▶ _The problem_
The reply should consist of the full listing, written out exactly.

▶ _Material supplied_
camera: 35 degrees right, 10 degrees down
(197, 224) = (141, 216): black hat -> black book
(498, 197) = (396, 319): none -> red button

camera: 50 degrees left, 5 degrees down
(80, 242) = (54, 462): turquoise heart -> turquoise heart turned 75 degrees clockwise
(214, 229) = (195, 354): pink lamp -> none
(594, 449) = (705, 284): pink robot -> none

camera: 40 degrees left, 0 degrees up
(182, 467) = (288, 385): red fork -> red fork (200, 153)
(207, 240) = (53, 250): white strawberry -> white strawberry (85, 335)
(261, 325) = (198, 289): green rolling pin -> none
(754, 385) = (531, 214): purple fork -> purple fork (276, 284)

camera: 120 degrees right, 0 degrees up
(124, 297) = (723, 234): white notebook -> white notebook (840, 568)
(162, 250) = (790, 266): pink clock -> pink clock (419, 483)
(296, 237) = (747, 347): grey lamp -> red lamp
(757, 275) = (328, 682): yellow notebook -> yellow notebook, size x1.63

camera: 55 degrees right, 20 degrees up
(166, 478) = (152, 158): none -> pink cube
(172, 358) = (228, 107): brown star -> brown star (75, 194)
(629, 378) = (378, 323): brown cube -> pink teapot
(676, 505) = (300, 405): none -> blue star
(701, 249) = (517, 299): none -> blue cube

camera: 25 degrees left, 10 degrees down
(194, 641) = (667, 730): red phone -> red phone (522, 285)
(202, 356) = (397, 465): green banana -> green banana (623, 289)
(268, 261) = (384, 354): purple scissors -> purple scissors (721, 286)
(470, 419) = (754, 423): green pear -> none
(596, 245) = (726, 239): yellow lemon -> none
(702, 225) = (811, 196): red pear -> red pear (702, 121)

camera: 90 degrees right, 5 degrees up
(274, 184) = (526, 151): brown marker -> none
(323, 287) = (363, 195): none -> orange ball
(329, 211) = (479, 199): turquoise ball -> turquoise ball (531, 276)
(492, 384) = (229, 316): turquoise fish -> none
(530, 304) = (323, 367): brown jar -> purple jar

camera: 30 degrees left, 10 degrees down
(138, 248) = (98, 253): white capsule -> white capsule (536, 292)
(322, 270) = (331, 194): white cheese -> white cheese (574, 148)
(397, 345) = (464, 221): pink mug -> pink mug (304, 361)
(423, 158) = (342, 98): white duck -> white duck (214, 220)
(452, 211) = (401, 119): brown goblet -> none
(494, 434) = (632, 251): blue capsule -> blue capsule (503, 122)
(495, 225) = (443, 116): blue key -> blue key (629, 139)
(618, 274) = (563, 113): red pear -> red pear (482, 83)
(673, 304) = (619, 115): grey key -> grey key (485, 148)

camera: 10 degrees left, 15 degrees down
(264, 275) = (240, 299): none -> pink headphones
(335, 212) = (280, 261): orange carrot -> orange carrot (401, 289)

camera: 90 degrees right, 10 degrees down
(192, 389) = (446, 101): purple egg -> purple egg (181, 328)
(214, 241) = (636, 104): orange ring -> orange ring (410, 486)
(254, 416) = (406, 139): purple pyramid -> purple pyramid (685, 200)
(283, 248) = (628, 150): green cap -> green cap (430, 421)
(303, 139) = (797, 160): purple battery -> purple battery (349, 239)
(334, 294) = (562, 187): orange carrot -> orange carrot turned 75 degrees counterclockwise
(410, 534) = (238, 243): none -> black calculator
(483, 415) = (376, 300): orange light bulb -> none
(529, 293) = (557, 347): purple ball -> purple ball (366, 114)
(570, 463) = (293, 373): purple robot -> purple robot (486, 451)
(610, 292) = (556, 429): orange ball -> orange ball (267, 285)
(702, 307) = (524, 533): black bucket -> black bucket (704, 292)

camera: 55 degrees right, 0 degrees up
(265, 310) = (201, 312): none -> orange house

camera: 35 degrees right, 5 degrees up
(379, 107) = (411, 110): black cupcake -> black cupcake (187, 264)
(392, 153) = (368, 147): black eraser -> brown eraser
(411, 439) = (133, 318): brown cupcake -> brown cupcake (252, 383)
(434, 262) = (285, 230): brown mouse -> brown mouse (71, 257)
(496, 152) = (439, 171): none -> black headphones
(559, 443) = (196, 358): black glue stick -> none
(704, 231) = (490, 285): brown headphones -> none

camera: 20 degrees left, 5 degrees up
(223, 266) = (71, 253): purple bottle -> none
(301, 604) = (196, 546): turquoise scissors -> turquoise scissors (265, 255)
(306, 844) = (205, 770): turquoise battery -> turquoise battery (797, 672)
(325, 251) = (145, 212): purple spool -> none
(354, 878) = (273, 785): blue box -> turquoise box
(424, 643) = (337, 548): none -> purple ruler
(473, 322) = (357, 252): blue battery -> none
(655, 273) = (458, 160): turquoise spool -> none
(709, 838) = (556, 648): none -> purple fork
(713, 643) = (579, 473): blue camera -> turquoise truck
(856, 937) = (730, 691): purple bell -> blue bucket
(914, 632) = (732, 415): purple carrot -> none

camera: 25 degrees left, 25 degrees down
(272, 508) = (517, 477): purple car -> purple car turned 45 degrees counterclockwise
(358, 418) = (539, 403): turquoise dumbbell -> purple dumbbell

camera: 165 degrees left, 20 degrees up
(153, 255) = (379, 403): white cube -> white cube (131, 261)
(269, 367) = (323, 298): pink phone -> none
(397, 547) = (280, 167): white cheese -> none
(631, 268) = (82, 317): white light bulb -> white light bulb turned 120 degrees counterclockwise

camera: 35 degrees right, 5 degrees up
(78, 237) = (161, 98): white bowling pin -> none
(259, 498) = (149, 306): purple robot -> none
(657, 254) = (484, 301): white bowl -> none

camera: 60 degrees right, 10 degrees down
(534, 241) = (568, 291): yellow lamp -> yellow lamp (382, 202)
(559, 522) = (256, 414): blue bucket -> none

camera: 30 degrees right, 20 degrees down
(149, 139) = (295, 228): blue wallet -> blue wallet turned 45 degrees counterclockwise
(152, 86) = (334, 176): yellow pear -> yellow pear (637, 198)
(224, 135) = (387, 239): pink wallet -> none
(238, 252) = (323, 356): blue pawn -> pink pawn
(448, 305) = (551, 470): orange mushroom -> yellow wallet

▶ _Output_
camera: 35 degrees right, 10 degrees down
(197, 224) = (141, 216): black hat -> black book
(498, 197) = (396, 319): none -> red button

camera: 50 degrees left, 5 degrees down
(80, 242) = (54, 462): turquoise heart -> turquoise heart turned 75 degrees clockwise
(214, 229) = (195, 354): pink lamp -> none
(594, 449) = (705, 284): pink robot -> none

camera: 40 degrees left, 0 degrees up
(182, 467) = (288, 385): red fork -> red fork (200, 153)
(207, 240) = (53, 250): white strawberry -> white strawberry (85, 335)
(261, 325) = (198, 289): green rolling pin -> none
(754, 385) = (531, 214): purple fork -> purple fork (276, 284)

camera: 120 degrees right, 0 degrees up
(124, 297) = (723, 234): white notebook -> white notebook (840, 568)
(162, 250) = (790, 266): pink clock -> pink clock (419, 483)
(296, 237) = (747, 347): grey lamp -> red lamp
(757, 275) = (328, 682): yellow notebook -> yellow notebook, size x1.63

camera: 55 degrees right, 20 degrees up
(166, 478) = (152, 158): none -> pink cube
(172, 358) = (228, 107): brown star -> brown star (75, 194)
(629, 378) = (378, 323): brown cube -> pink teapot
(676, 505) = (300, 405): none -> blue star
(701, 249) = (517, 299): none -> blue cube

camera: 25 degrees left, 10 degrees down
(194, 641) = (667, 730): red phone -> red phone (522, 285)
(202, 356) = (397, 465): green banana -> green banana (623, 289)
(268, 261) = (384, 354): purple scissors -> purple scissors (721, 286)
(470, 419) = (754, 423): green pear -> none
(596, 245) = (726, 239): yellow lemon -> none
(702, 225) = (811, 196): red pear -> red pear (702, 121)

camera: 90 degrees right, 5 degrees up
(274, 184) = (526, 151): brown marker -> none
(323, 287) = (363, 195): none -> orange ball
(329, 211) = (479, 199): turquoise ball -> turquoise ball (531, 276)
(492, 384) = (229, 316): turquoise fish -> none
(530, 304) = (323, 367): brown jar -> purple jar

camera: 30 degrees left, 10 degrees down
(138, 248) = (98, 253): white capsule -> white capsule (536, 292)
(322, 270) = (331, 194): white cheese -> white cheese (574, 148)
(397, 345) = (464, 221): pink mug -> pink mug (304, 361)
(423, 158) = (342, 98): white duck -> white duck (214, 220)
(452, 211) = (401, 119): brown goblet -> none
(494, 434) = (632, 251): blue capsule -> blue capsule (503, 122)
(495, 225) = (443, 116): blue key -> blue key (629, 139)
(618, 274) = (563, 113): red pear -> red pear (482, 83)
(673, 304) = (619, 115): grey key -> grey key (485, 148)

camera: 10 degrees left, 15 degrees down
(264, 275) = (240, 299): none -> pink headphones
(335, 212) = (280, 261): orange carrot -> orange carrot (401, 289)

camera: 90 degrees right, 10 degrees down
(192, 389) = (446, 101): purple egg -> purple egg (181, 328)
(214, 241) = (636, 104): orange ring -> orange ring (410, 486)
(254, 416) = (406, 139): purple pyramid -> purple pyramid (685, 200)
(283, 248) = (628, 150): green cap -> green cap (430, 421)
(303, 139) = (797, 160): purple battery -> purple battery (349, 239)
(334, 294) = (562, 187): orange carrot -> orange carrot turned 75 degrees counterclockwise
(410, 534) = (238, 243): none -> black calculator
(483, 415) = (376, 300): orange light bulb -> none
(529, 293) = (557, 347): purple ball -> purple ball (366, 114)
(570, 463) = (293, 373): purple robot -> purple robot (486, 451)
(610, 292) = (556, 429): orange ball -> orange ball (267, 285)
(702, 307) = (524, 533): black bucket -> black bucket (704, 292)

camera: 55 degrees right, 0 degrees up
(265, 310) = (201, 312): none -> orange house

camera: 35 degrees right, 5 degrees up
(379, 107) = (411, 110): black cupcake -> black cupcake (187, 264)
(392, 153) = (368, 147): black eraser -> brown eraser
(411, 439) = (133, 318): brown cupcake -> brown cupcake (252, 383)
(434, 262) = (285, 230): brown mouse -> brown mouse (71, 257)
(496, 152) = (439, 171): none -> black headphones
(559, 443) = (196, 358): black glue stick -> none
(704, 231) = (490, 285): brown headphones -> none

camera: 20 degrees left, 5 degrees up
(223, 266) = (71, 253): purple bottle -> none
(301, 604) = (196, 546): turquoise scissors -> turquoise scissors (265, 255)
(306, 844) = (205, 770): turquoise battery -> turquoise battery (797, 672)
(325, 251) = (145, 212): purple spool -> none
(354, 878) = (273, 785): blue box -> turquoise box
(424, 643) = (337, 548): none -> purple ruler
(473, 322) = (357, 252): blue battery -> none
(655, 273) = (458, 160): turquoise spool -> none
(709, 838) = (556, 648): none -> purple fork
(713, 643) = (579, 473): blue camera -> turquoise truck
(856, 937) = (730, 691): purple bell -> blue bucket
(914, 632) = (732, 415): purple carrot -> none

camera: 25 degrees left, 25 degrees down
(272, 508) = (517, 477): purple car -> purple car turned 45 degrees counterclockwise
(358, 418) = (539, 403): turquoise dumbbell -> purple dumbbell

camera: 165 degrees left, 20 degrees up
(153, 255) = (379, 403): white cube -> white cube (131, 261)
(269, 367) = (323, 298): pink phone -> none
(397, 547) = (280, 167): white cheese -> none
(631, 268) = (82, 317): white light bulb -> white light bulb turned 120 degrees counterclockwise

camera: 35 degrees right, 5 degrees up
(78, 237) = (161, 98): white bowling pin -> none
(259, 498) = (149, 306): purple robot -> none
(657, 254) = (484, 301): white bowl -> none

camera: 60 degrees right, 10 degrees down
(534, 241) = (568, 291): yellow lamp -> yellow lamp (382, 202)
(559, 522) = (256, 414): blue bucket -> none

camera: 30 degrees right, 20 degrees down
(149, 139) = (295, 228): blue wallet -> blue wallet turned 45 degrees counterclockwise
(152, 86) = (334, 176): yellow pear -> yellow pear (637, 198)
(224, 135) = (387, 239): pink wallet -> none
(238, 252) = (323, 356): blue pawn -> pink pawn
(448, 305) = (551, 470): orange mushroom -> yellow wallet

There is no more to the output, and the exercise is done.